_What you have to do_
Within the lines below, find those that hold the string "none" and copy each one.

_Excerpted data_
-=-=-=-=-
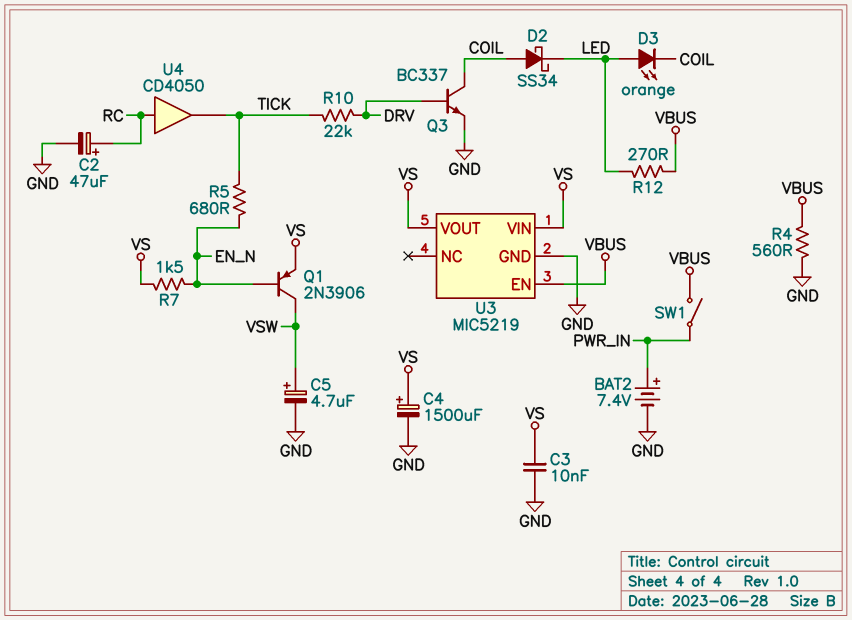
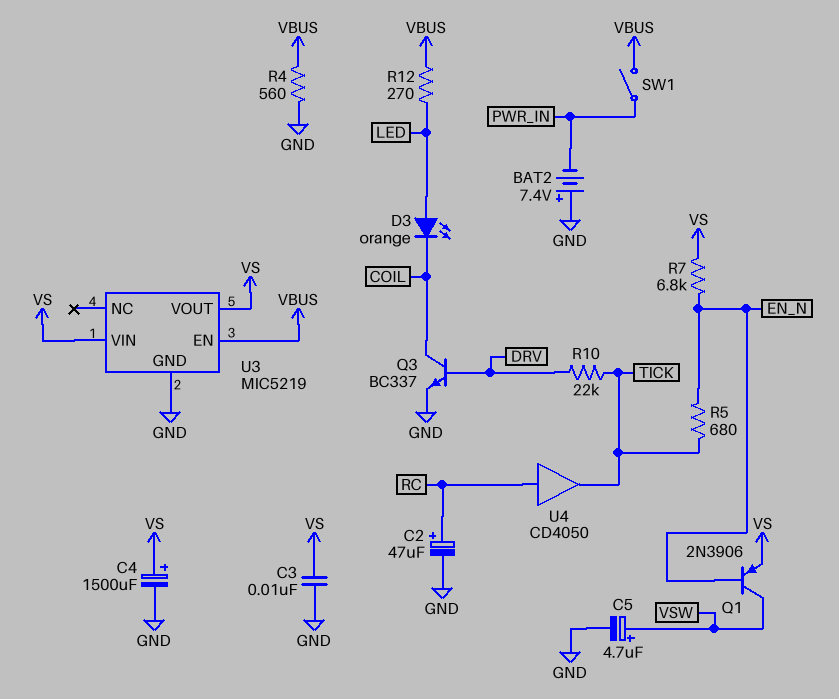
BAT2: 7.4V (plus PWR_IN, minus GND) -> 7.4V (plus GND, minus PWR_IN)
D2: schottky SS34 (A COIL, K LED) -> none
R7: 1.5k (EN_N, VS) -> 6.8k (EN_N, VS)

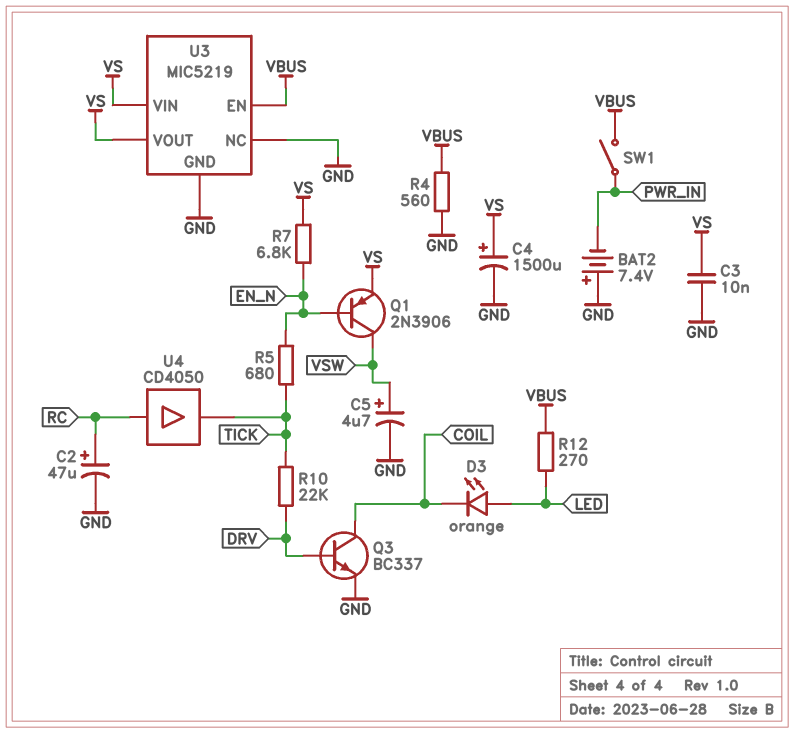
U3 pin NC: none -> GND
-=-=-=-=-
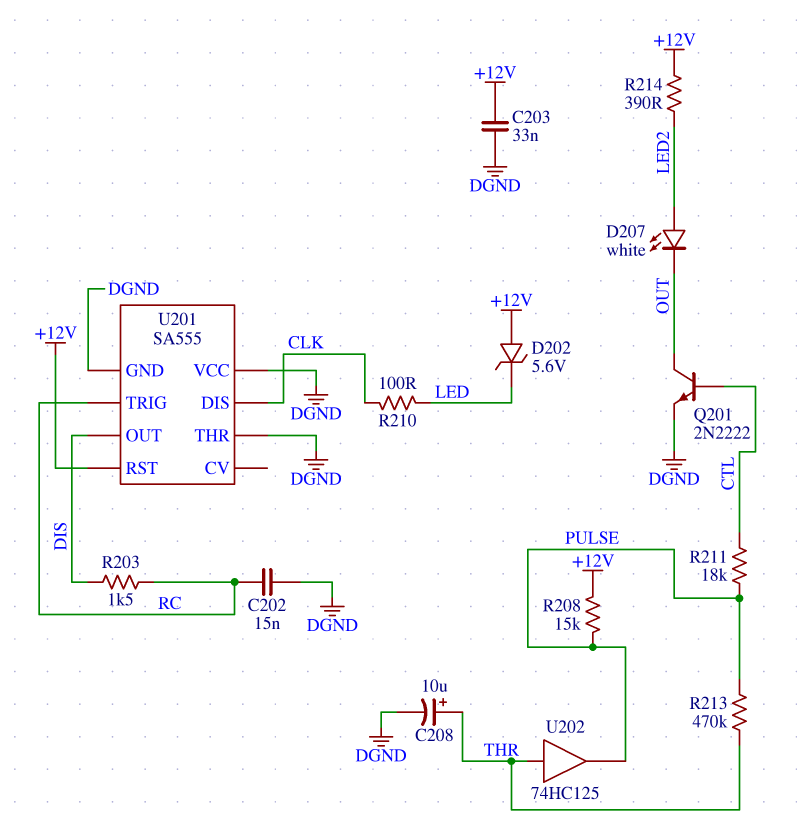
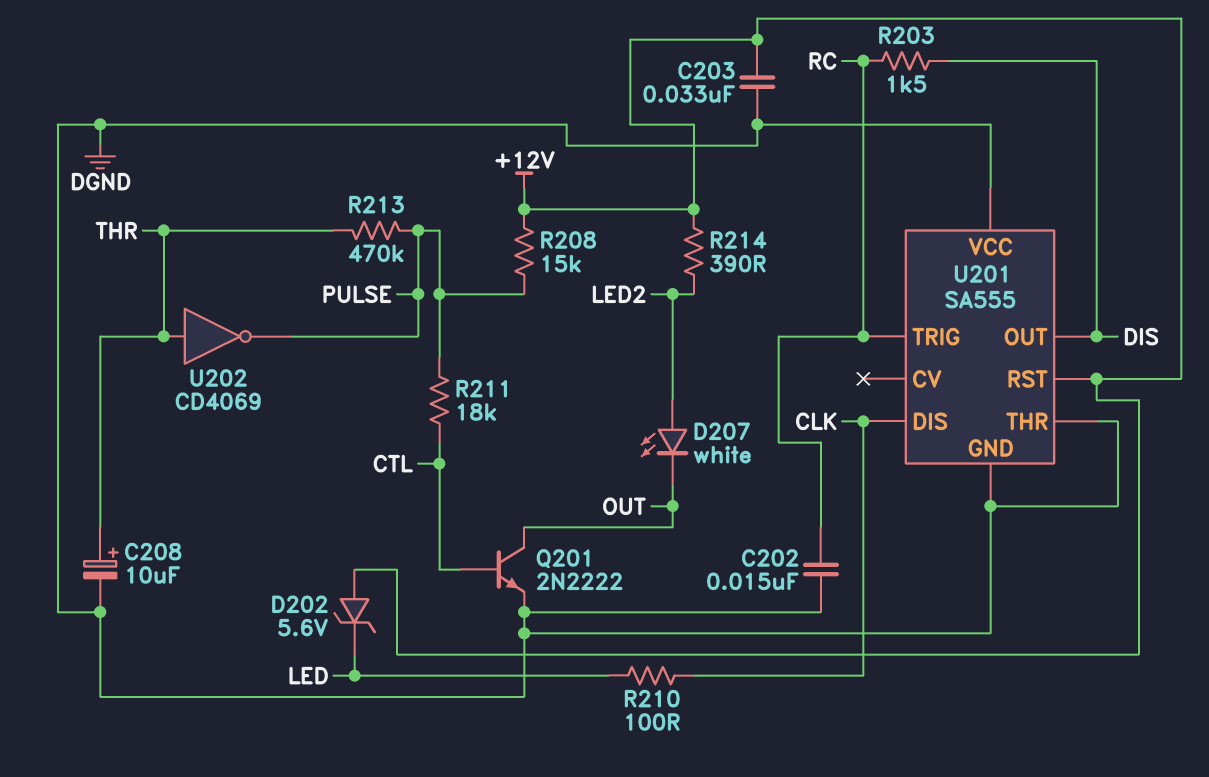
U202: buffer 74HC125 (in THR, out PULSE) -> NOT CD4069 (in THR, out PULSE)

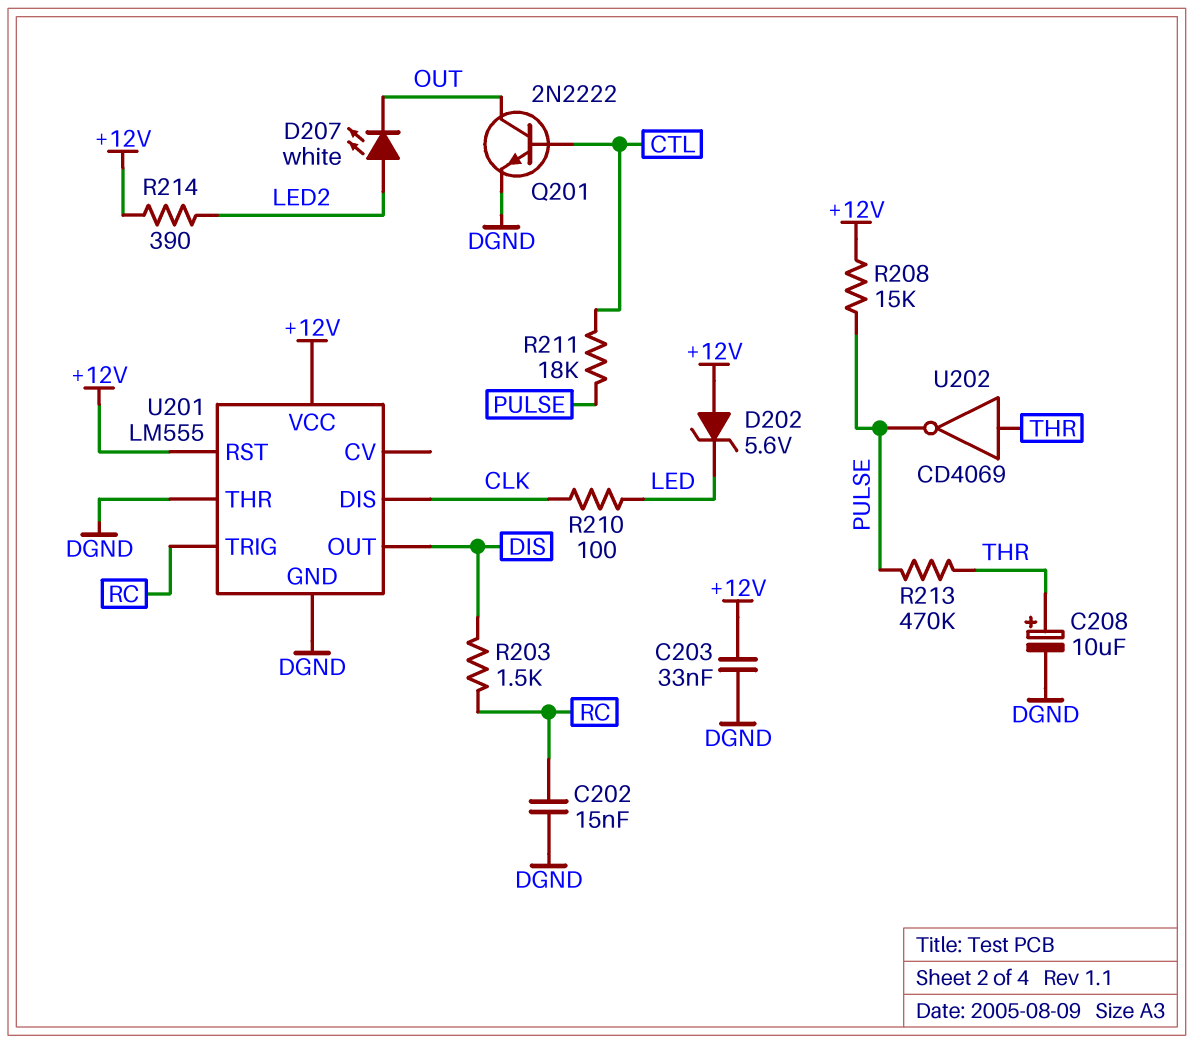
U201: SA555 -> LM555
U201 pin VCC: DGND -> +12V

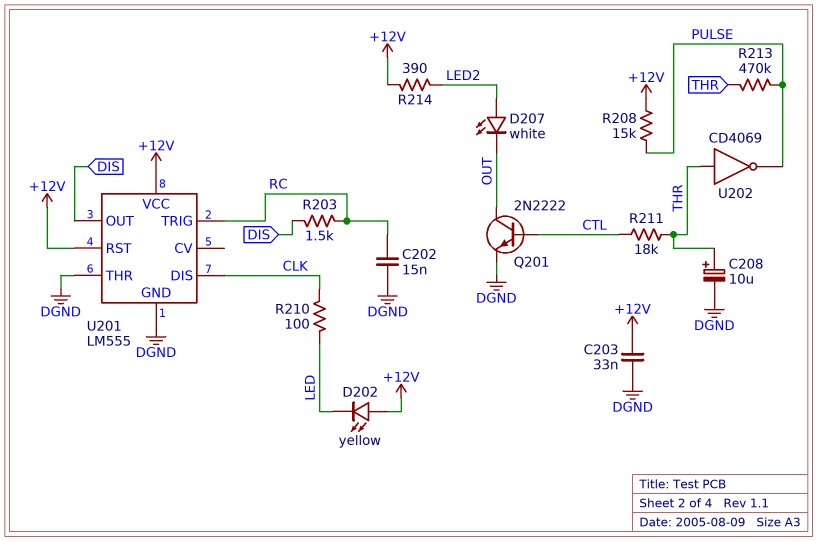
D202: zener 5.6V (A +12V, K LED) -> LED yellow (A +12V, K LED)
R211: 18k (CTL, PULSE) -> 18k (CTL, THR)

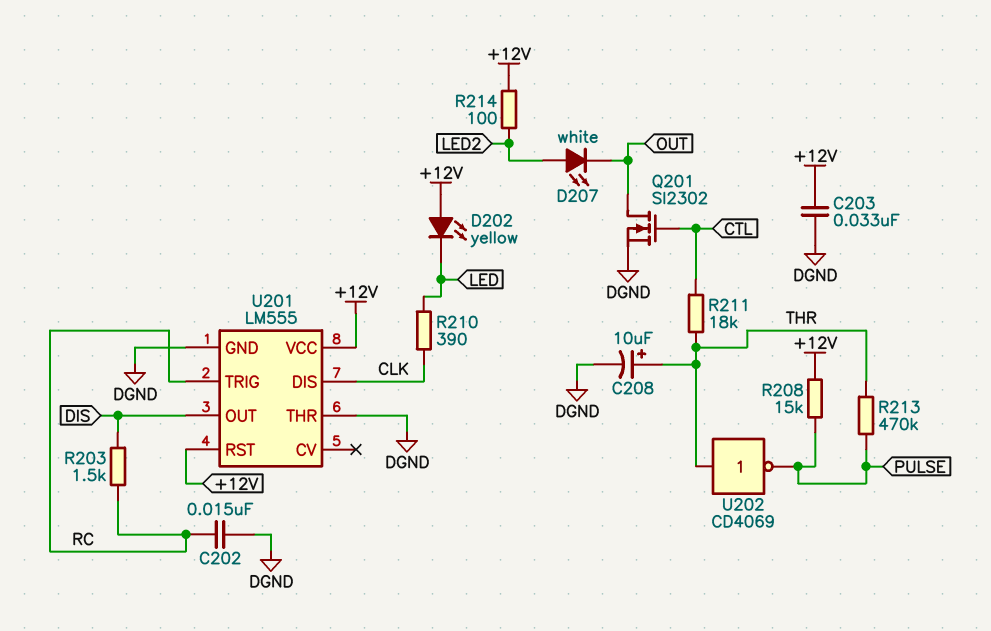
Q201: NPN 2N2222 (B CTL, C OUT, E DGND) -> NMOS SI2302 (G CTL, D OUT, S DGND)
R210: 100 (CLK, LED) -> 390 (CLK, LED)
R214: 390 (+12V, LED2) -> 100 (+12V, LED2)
-=-=-=-=-
_Result for this task_
D2: schottky SS34 (A COIL, K LED) -> none
U3 pin NC: none -> GND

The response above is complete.